Required work => Exactly as written, copy every line from the one containing "U101 pin OUT: none -> BUF" through the end of the records, with the pictures left out.

Extracted information =>
• • • • •
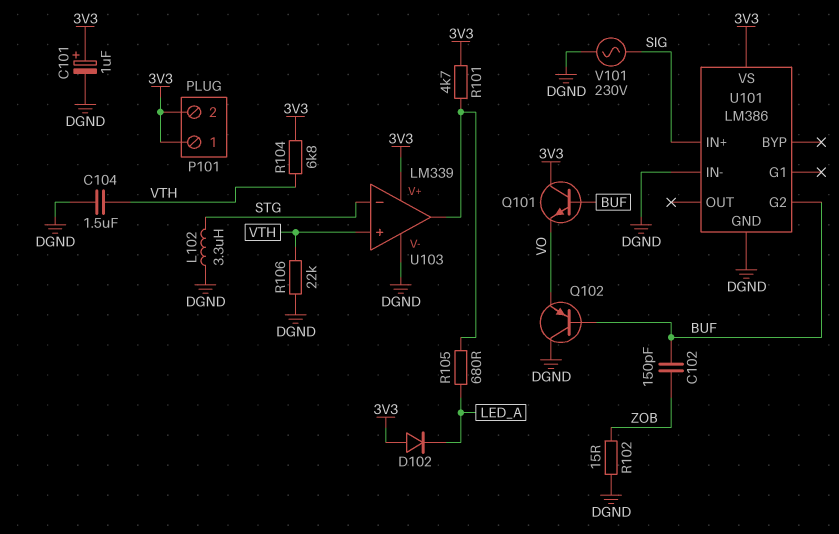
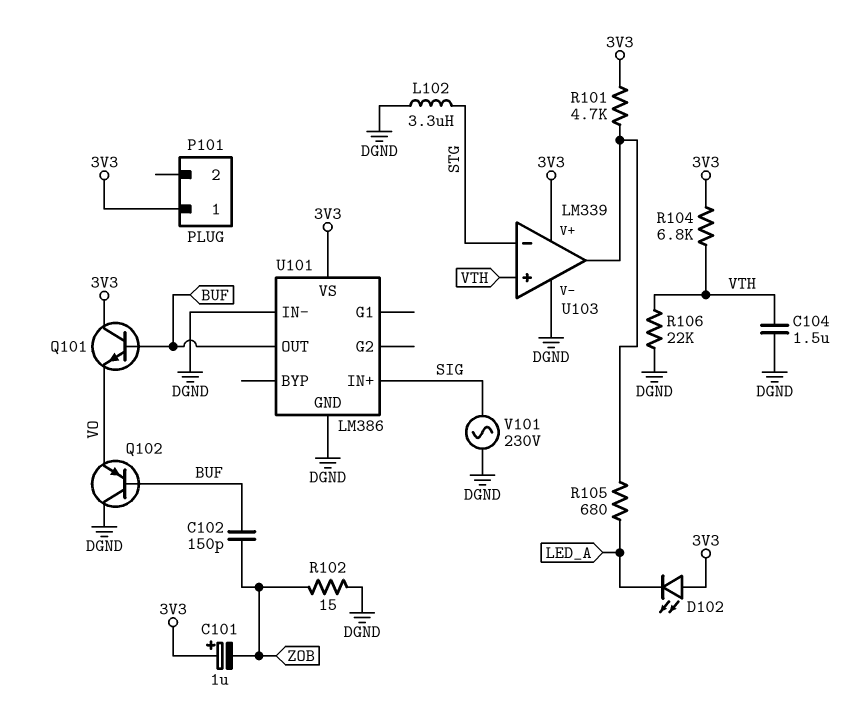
C101: 1uF (plus 3V3, minus DGND) -> 1uF (plus 3V3, minus ZOB)
D102: diode (A 3V3, K LED_A) -> LED (A 3V3, K LED_A)
P101 pin 2: 3V3 -> none
U101 pin G2: BUF -> none
U101 pin OUT: none -> BUF

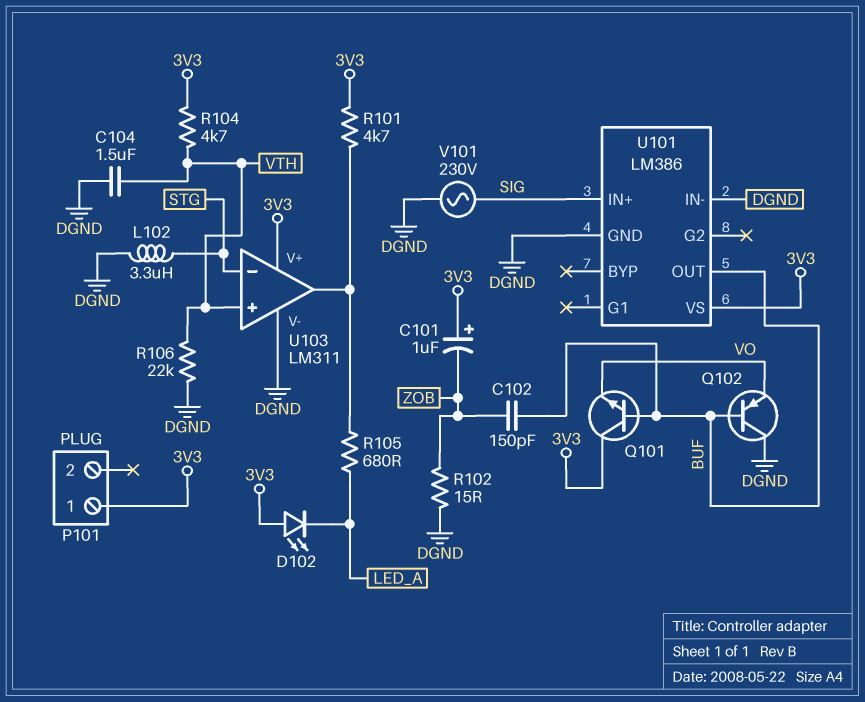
R104: 6.8k (3V3, VTH) -> 4.7k (3V3, VTH)
U103: LM339 -> LM311

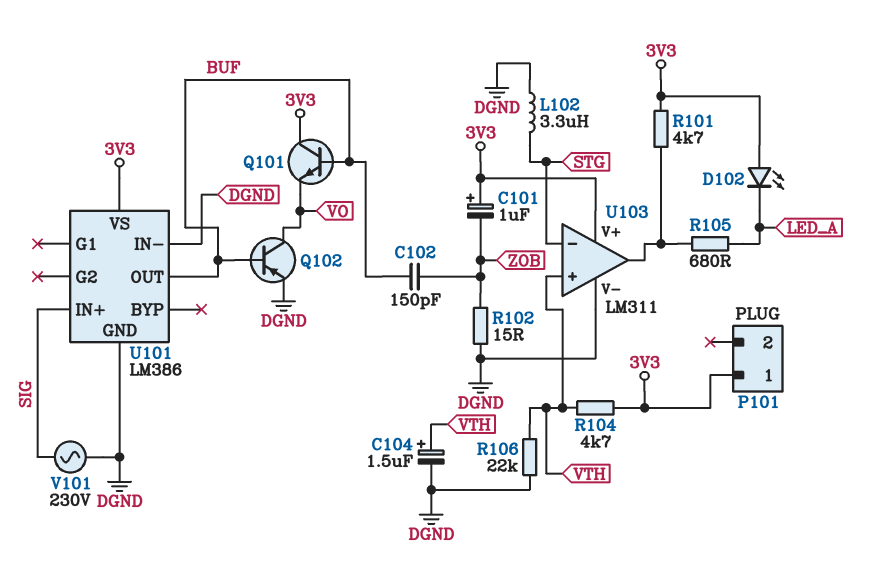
C104: 1.5uF (DGND, VTH) -> 1.5uF (plus VTH, minus DGND)
Q102: PNP (B BUF, C DGND, E VO) -> PNP (B BUF, C VO, E DGND)

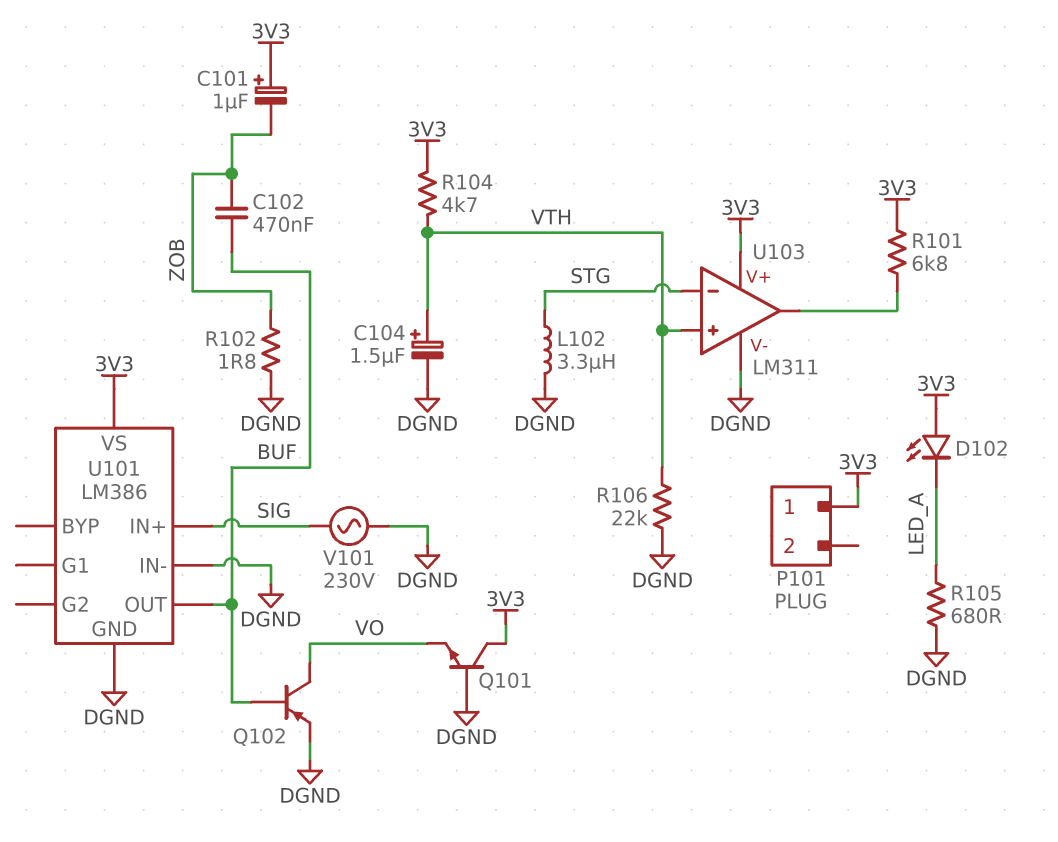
C102: 150pF (BUF, ZOB) -> 470nF (BUF, ZOB)
Q101: NPN (B BUF, C 3V3, E VO) -> NPN (B DGND, C 3V3, E VO)
R101: 4.7k (3V3, U103/out) -> 6.8k (3V3, U103/out)
R102: 15 (DGND, ZOB) -> 1.8 (DGND, ZOB)
R105: 680 (LED_A, U103/out) -> 680 (DGND, LED_A)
• • • • •
Output of the exercise =>
U101 pin OUT: none -> BUF

R104: 6.8k (3V3, VTH) -> 4.7k (3V3, VTH)
U103: LM339 -> LM311

C104: 1.5uF (DGND, VTH) -> 1.5uF (plus VTH, minus DGND)
Q102: PNP (B BUF, C DGND, E VO) -> PNP (B BUF, C VO, E DGND)

C102: 150pF (BUF, ZOB) -> 470nF (BUF, ZOB)
Q101: NPN (B BUF, C 3V3, E VO) -> NPN (B DGND, C 3V3, E VO)
R101: 4.7k (3V3, U103/out) -> 6.8k (3V3, U103/out)
R102: 15 (DGND, ZOB) -> 1.8 (DGND, ZOB)
R105: 680 (LED_A, U103/out) -> 680 (DGND, LED_A)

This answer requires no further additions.